> [EXERCISE REQUIREMENTS]: Could you filter the material and copy every line where the word "verde" occurs?

Start of GIVEN INFORMATION

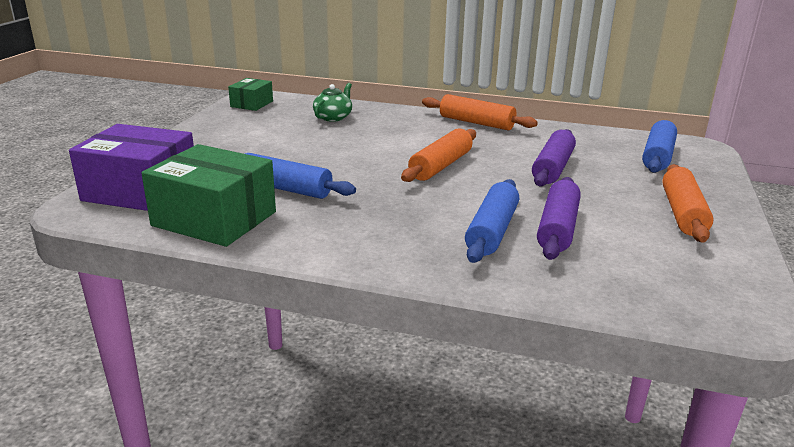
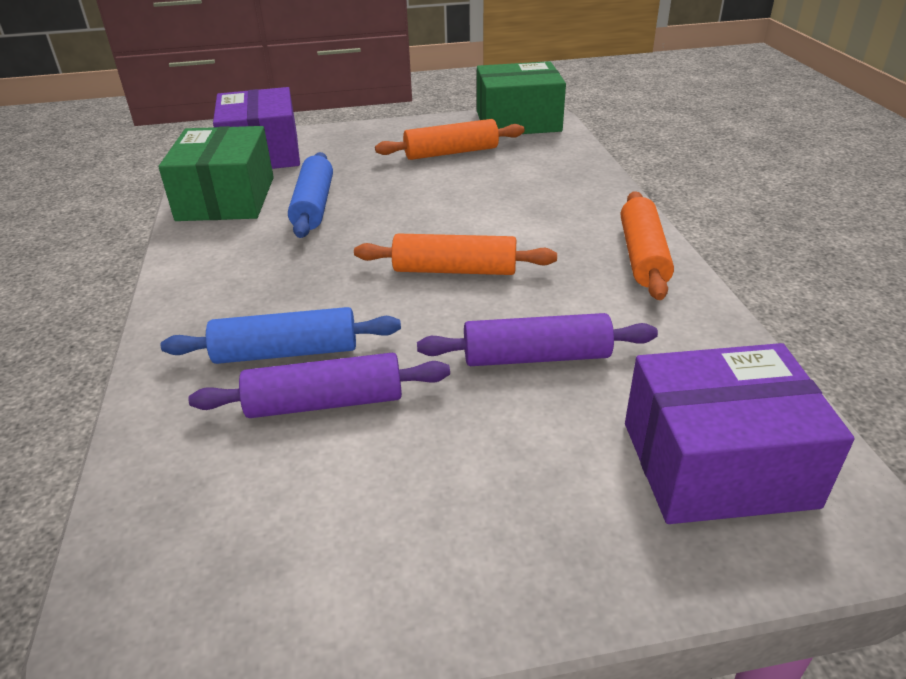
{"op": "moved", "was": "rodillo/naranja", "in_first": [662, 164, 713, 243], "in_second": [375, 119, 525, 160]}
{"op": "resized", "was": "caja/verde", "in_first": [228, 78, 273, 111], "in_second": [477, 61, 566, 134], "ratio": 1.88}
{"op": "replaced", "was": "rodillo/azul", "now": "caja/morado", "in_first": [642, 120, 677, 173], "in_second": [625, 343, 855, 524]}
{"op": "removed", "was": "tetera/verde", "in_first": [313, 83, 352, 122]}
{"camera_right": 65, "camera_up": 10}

End of GIVEN INFORMATION
Start of GIVEN INFORMATION

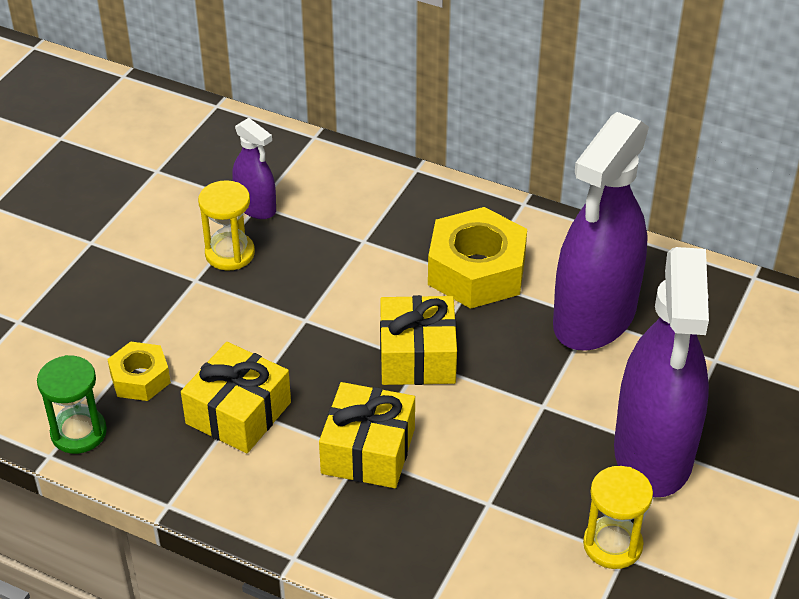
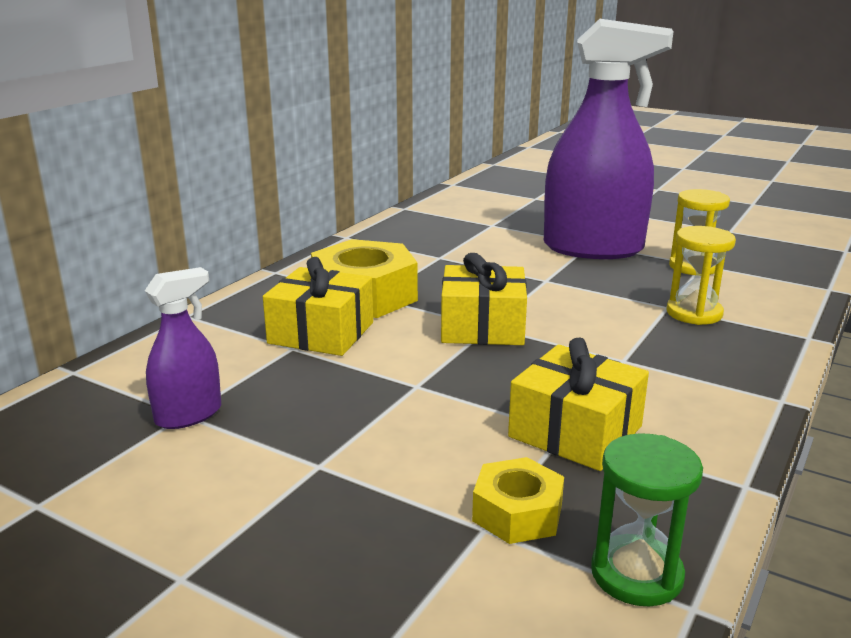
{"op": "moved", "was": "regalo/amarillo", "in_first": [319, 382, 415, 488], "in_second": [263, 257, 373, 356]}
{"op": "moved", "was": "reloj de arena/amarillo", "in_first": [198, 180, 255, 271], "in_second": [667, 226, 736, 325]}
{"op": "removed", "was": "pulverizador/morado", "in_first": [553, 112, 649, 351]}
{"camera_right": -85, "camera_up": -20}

End of GIVEN INFORMATION

> [WRITTEN ANSWER]:
{"op": "resized", "was": "caja/verde", "in_first": [228, 78, 273, 111], "in_second": [477, 61, 566, 134], "ratio": 1.88}
{"op": "removed", "was": "tetera/verde", "in_first": [313, 83, 352, 122]}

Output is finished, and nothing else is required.